INFORMATION GIVEN Block Start
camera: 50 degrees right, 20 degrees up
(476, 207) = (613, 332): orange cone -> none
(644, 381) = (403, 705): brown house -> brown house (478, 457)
INFORMATION GIVEN Block End
INFORMATION GIVEN Block Start
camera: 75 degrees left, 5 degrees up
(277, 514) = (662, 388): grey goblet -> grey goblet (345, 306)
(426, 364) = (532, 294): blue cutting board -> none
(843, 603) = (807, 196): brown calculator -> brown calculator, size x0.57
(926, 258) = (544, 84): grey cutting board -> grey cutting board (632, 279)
INFORMATION GIVEN Block End
INFORMATION GIVEN Block Start
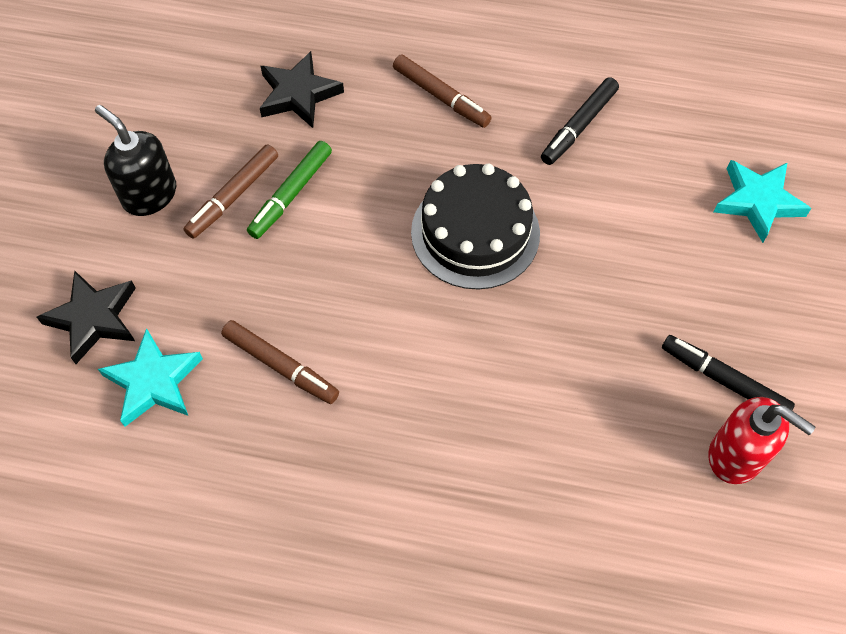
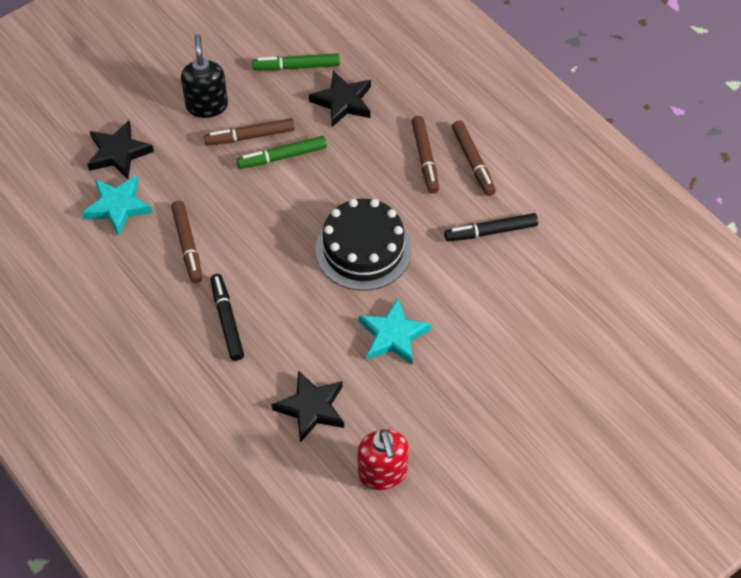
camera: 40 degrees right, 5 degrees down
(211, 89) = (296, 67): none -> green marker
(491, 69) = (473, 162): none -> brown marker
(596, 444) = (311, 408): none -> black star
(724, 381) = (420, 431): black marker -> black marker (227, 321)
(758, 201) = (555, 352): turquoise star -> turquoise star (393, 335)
INFORMATION GIVEN Block End
- [WORK ITEM]: From the records above, reproduce exactly the lines from the one with "(843, 603) = (807, 196): brown" to the one with "(926, 258) = (544, 84): grey", both included, and no others.

- [YOUR SOLUTION]:
(843, 603) = (807, 196): brown calculator -> brown calculator, size x0.57
(926, 258) = (544, 84): grey cutting board -> grey cutting board (632, 279)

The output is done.